#### [EXERCISE BRIEF]
Set down exactly each line of the entries below, beginning at the one that contains "red plate: 4 -> 2" and ending at the last, and no others.

#### [ENTRIES PROVIDED]
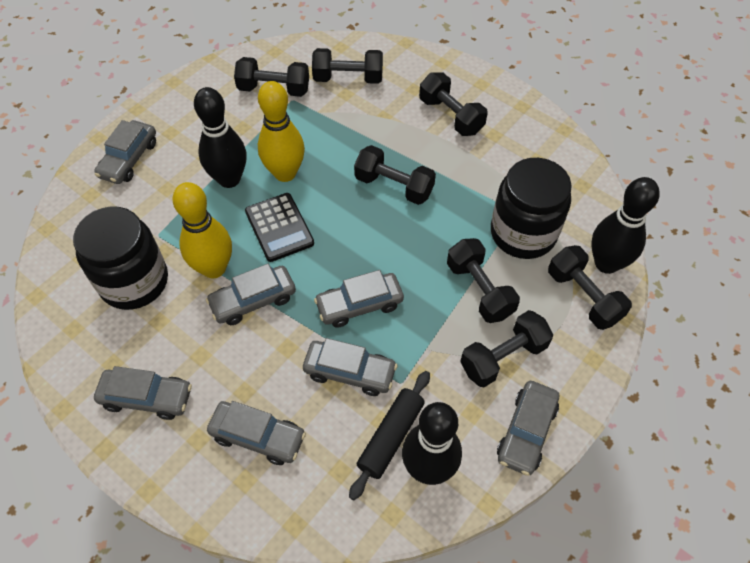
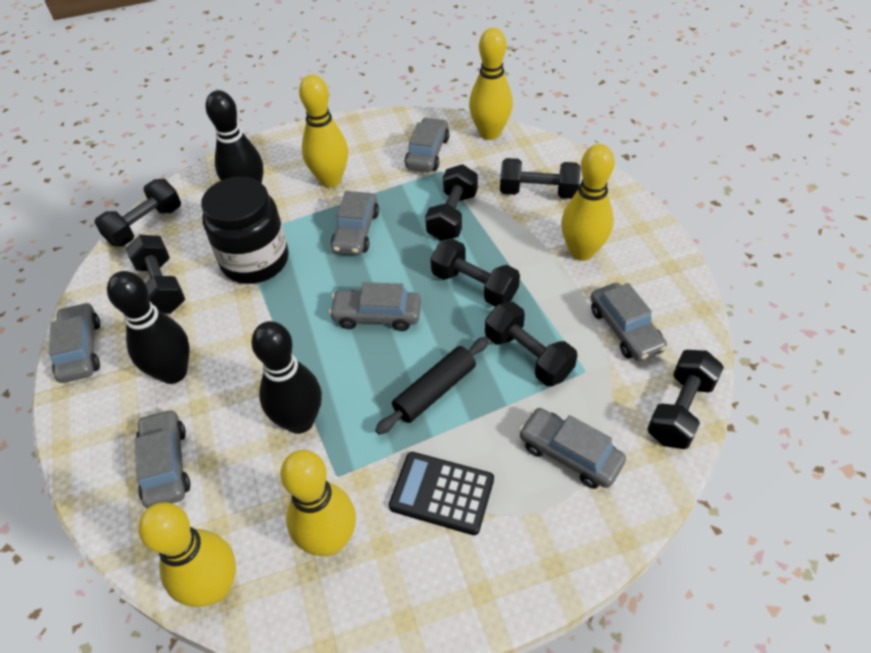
black jar: 2 -> 1
yellow bowling pin: 2 -> 5

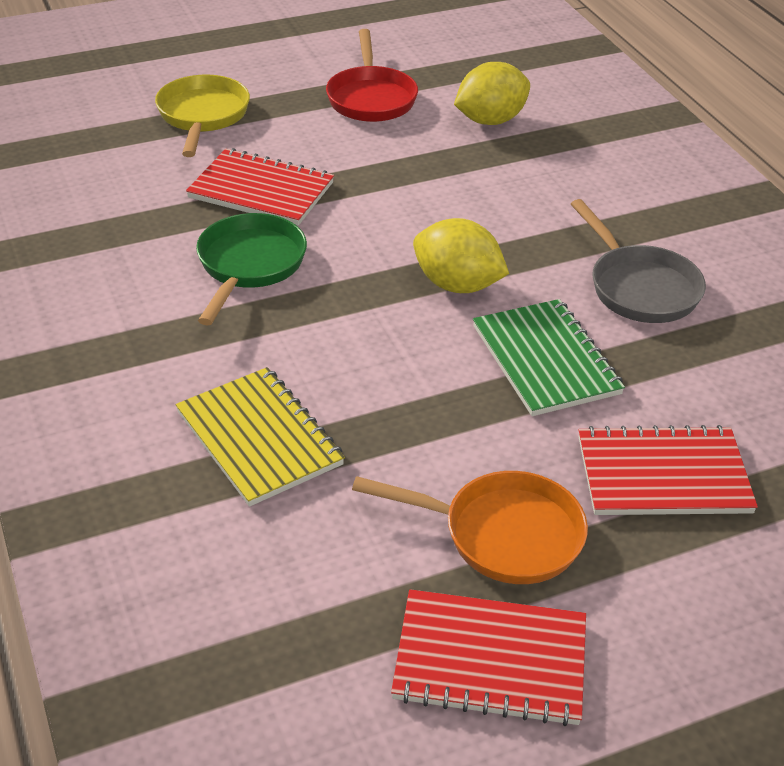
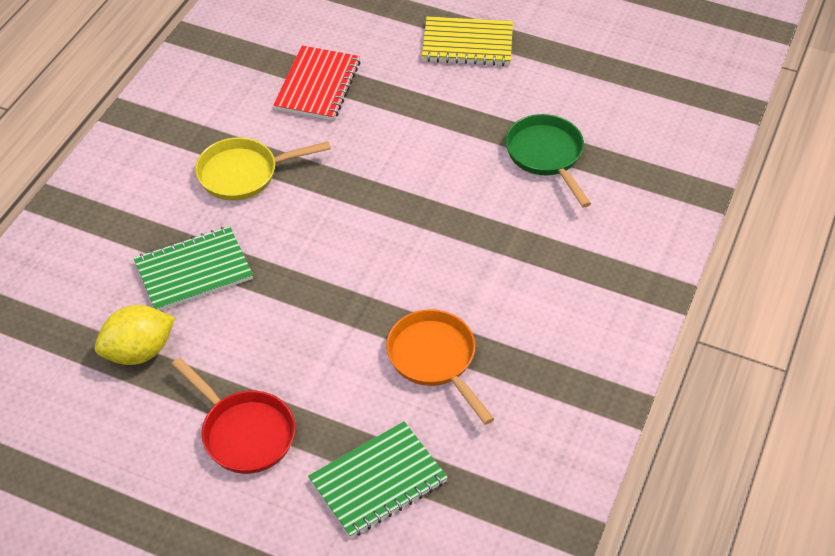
green notebook: 1 -> 2
grey pan: 1 -> 0
red notebook: 3 -> 1
yellow lemon: 2 -> 1

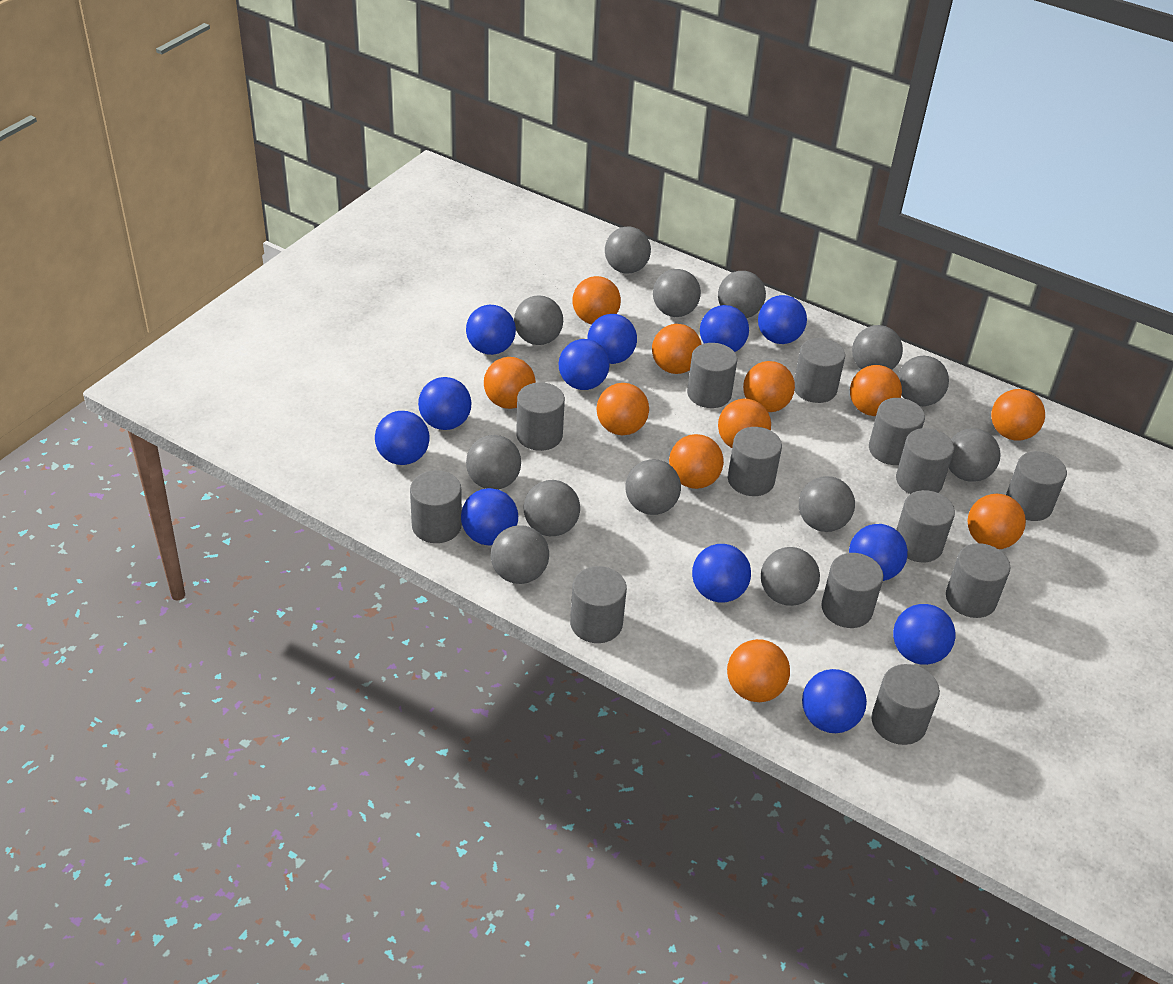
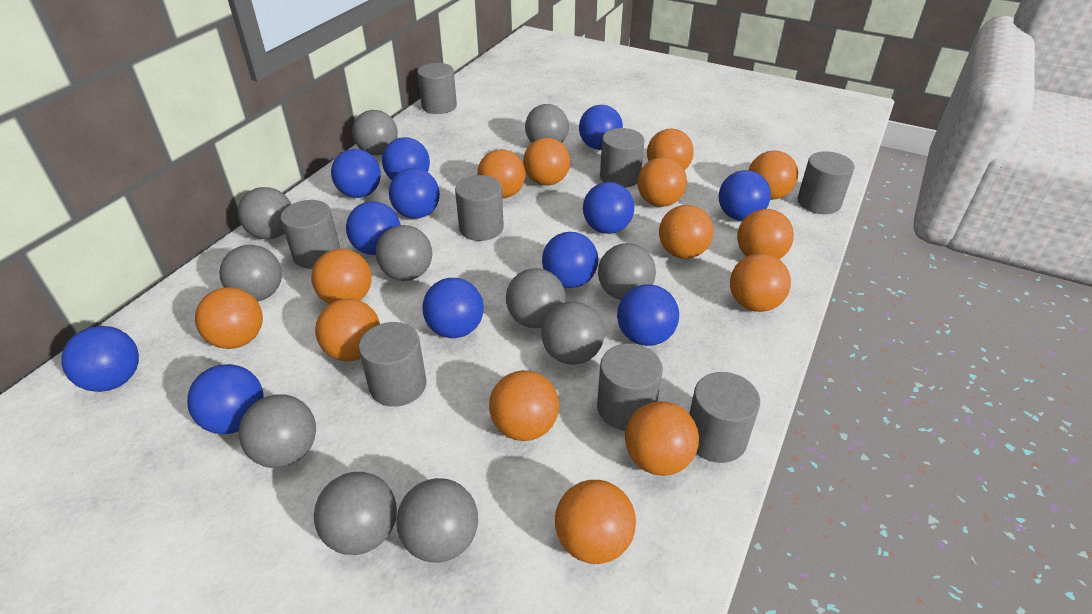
grey ball: 13 -> 11
grey cylinder: 13 -> 8
orange ball: 11 -> 14

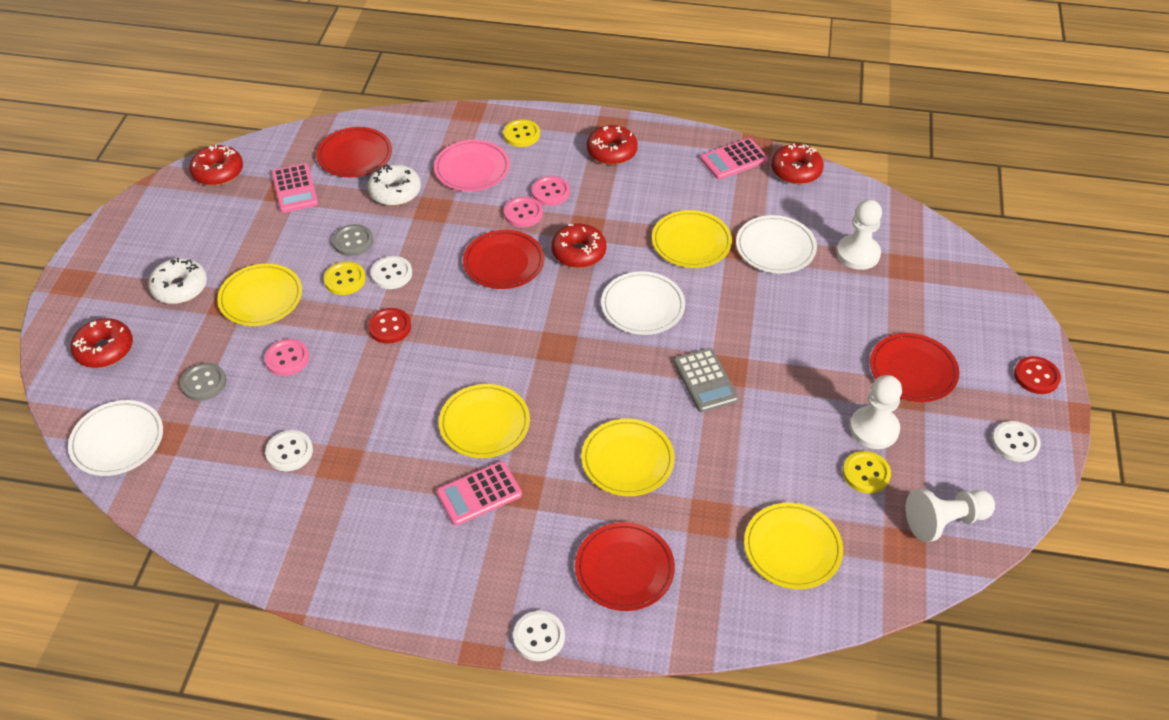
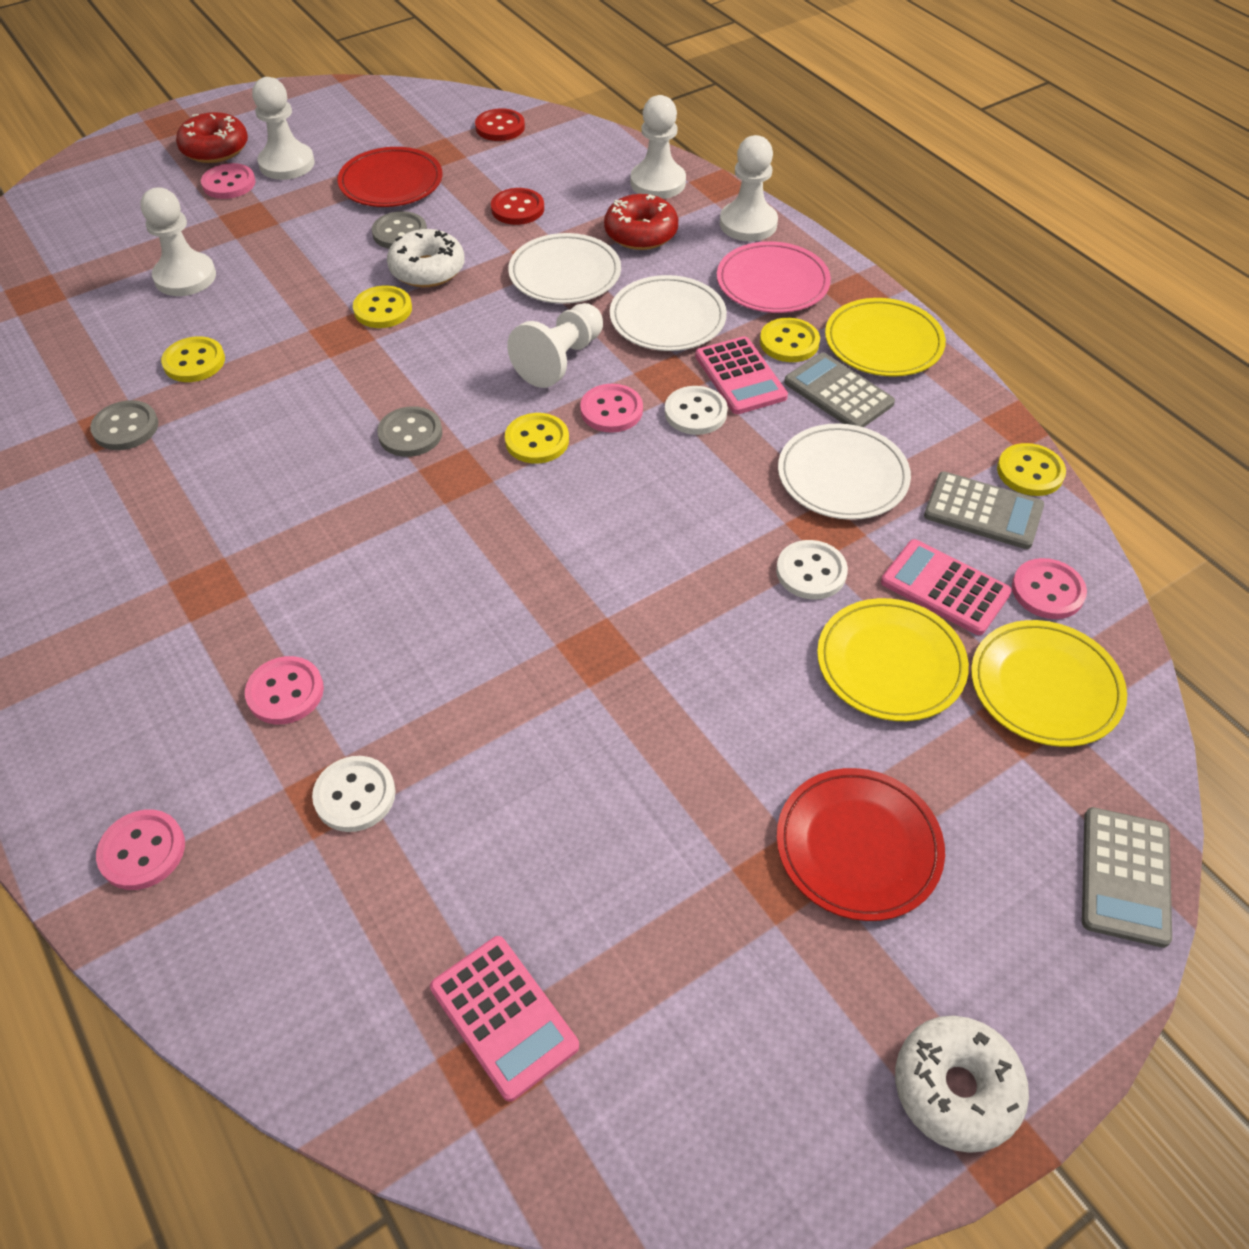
grey button: 2 -> 3
grey calculator: 1 -> 3
pink button: 3 -> 5
red donut: 5 -> 2
red plate: 4 -> 2
white button: 4 -> 3
white pawn: 3 -> 5
yellow button: 3 -> 5
yellow plate: 5 -> 3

#### [EXERCISE RESPONSE]
red plate: 4 -> 2
white button: 4 -> 3
white pawn: 3 -> 5
yellow button: 3 -> 5
yellow plate: 5 -> 3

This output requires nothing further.